Each record needs to be transcribed word for word, though without its pictures.

Dataset entries
******

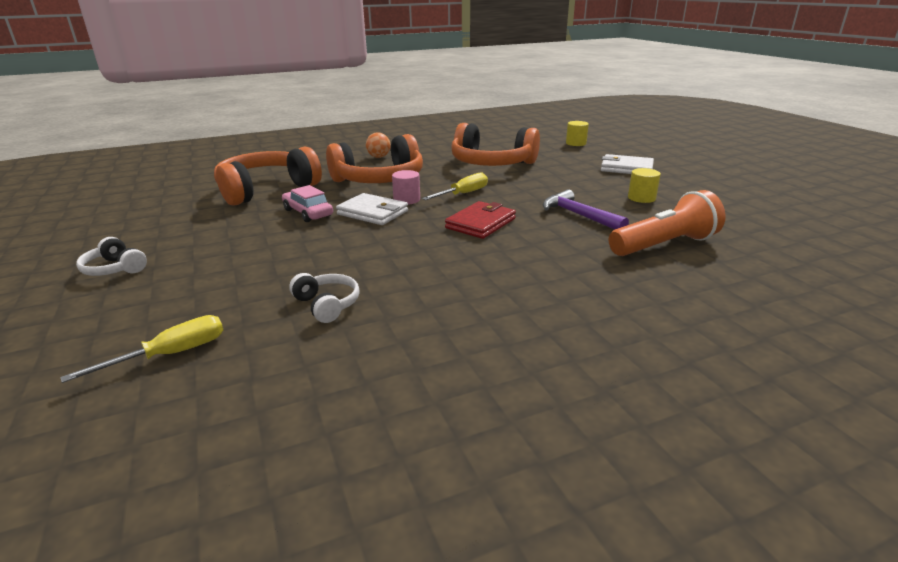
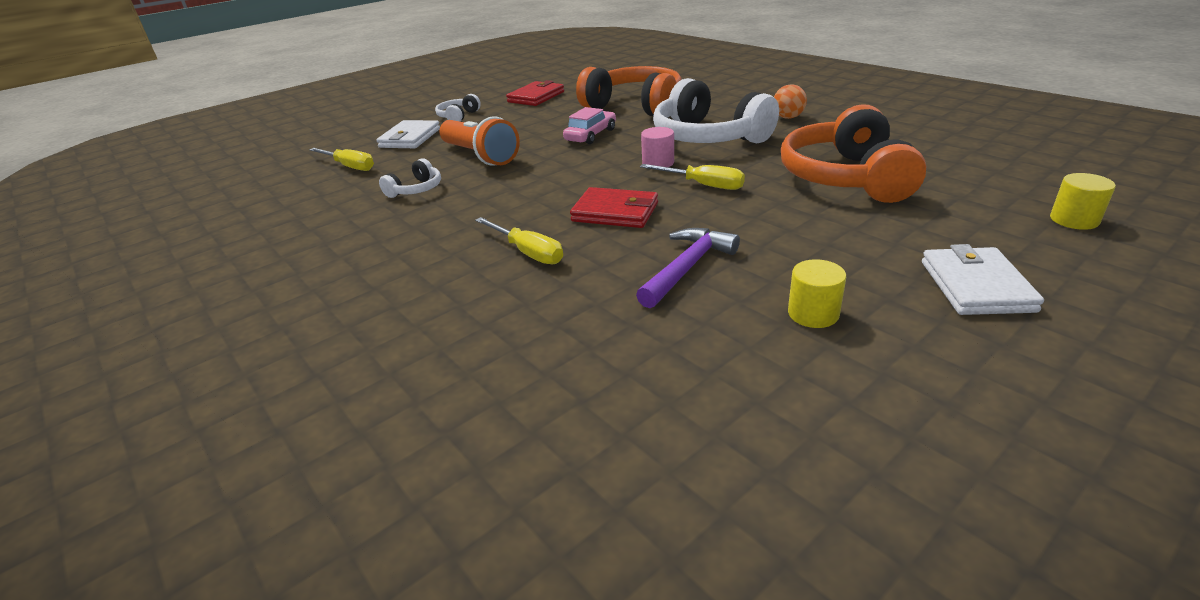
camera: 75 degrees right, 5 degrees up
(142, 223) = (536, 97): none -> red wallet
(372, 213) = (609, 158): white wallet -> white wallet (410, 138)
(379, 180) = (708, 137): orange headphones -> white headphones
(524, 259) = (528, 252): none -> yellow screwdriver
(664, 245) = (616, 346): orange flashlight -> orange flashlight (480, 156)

******

→ **Result of the task**
camera: 75 degrees right, 5 degrees up
(142, 223) = (536, 97): none -> red wallet
(372, 213) = (609, 158): white wallet -> white wallet (410, 138)
(379, 180) = (708, 137): orange headphones -> white headphones
(524, 259) = (528, 252): none -> yellow screwdriver
(664, 245) = (616, 346): orange flashlight -> orange flashlight (480, 156)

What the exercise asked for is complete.